### DATA EXTRACTS:
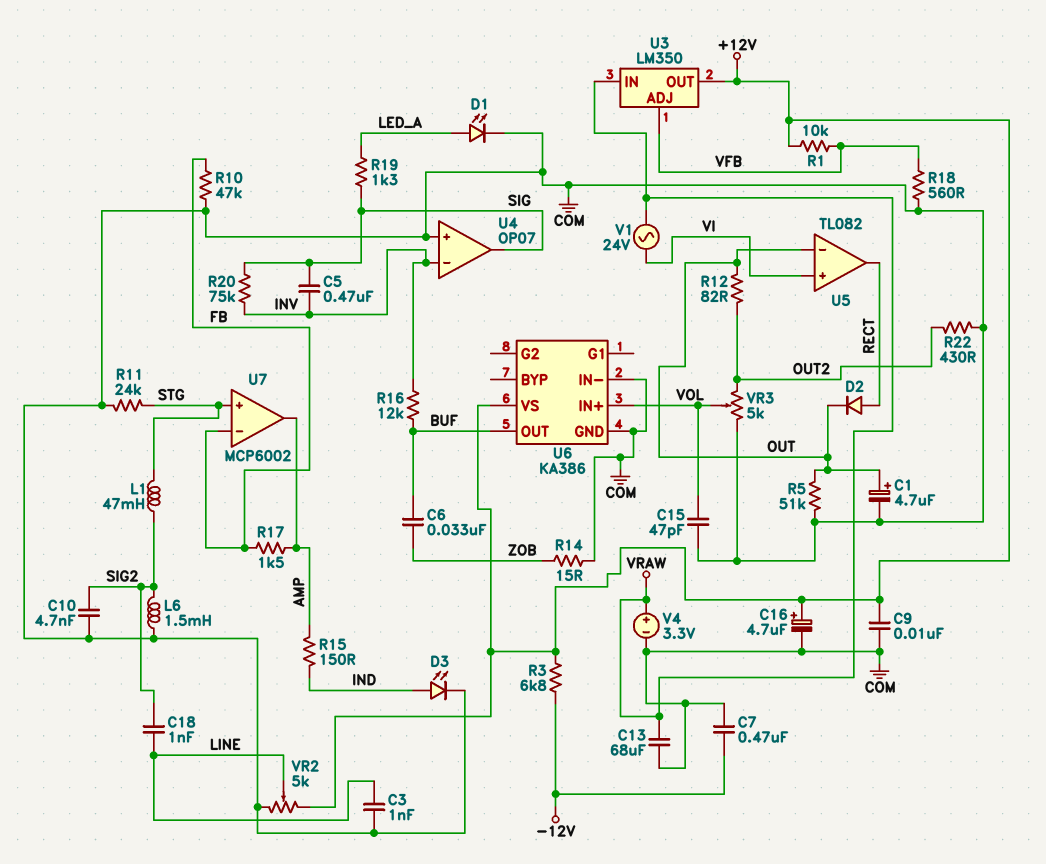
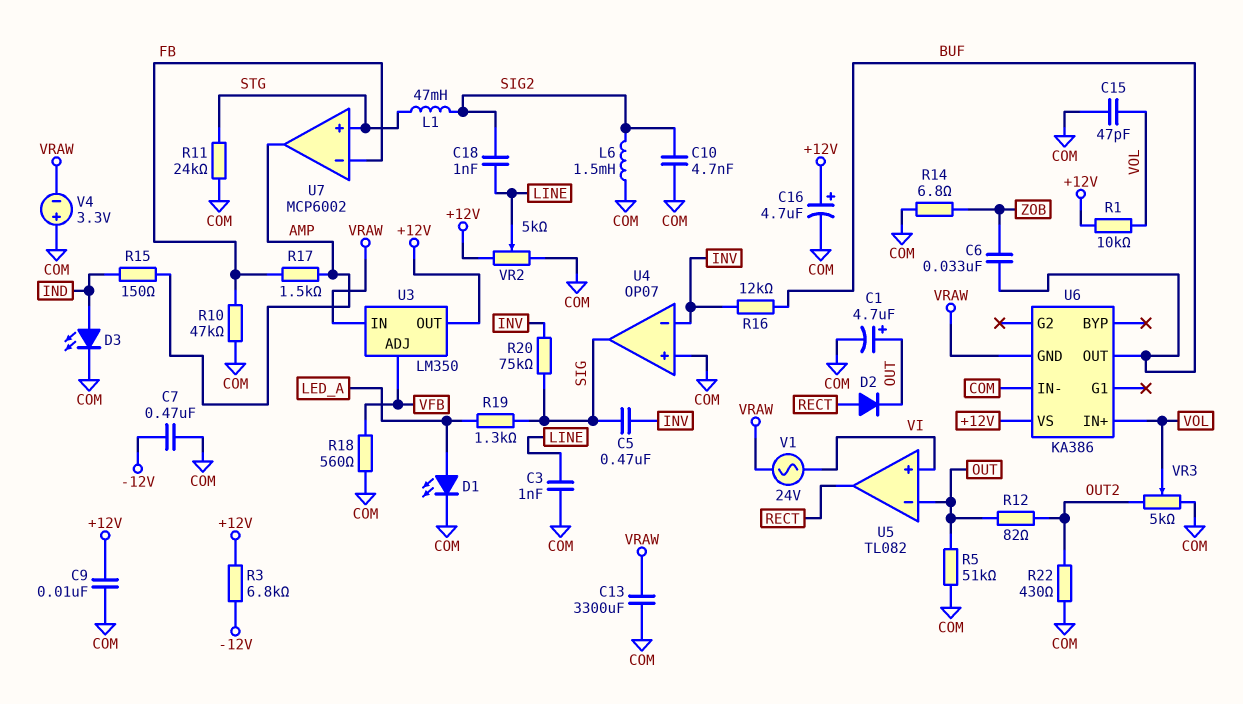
C13: 68uF (COM, VRAW) -> 3300uF (COM, VRAW)
R1: 10k (+12V, VFB) -> 10k (+12V, VOL)
R14: 15 (COM, ZOB) -> 6.8 (COM, ZOB)
U6 pin GND: COM -> VRAW
V4: 3.3V (plus VRAW, minus COM) -> 3.3V (plus COM, minus VRAW)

### WHAT TO WORK ON:
Lines holding the word "VRAW" in the entries above are the ones to pull out. Copy them all.

### ANSWER TO THIS TASK:
C13: 68uF (COM, VRAW) -> 3300uF (COM, VRAW)
U6 pin GND: COM -> VRAW
V4: 3.3V (plus VRAW, minus COM) -> 3.3V (plus COM, minus VRAW)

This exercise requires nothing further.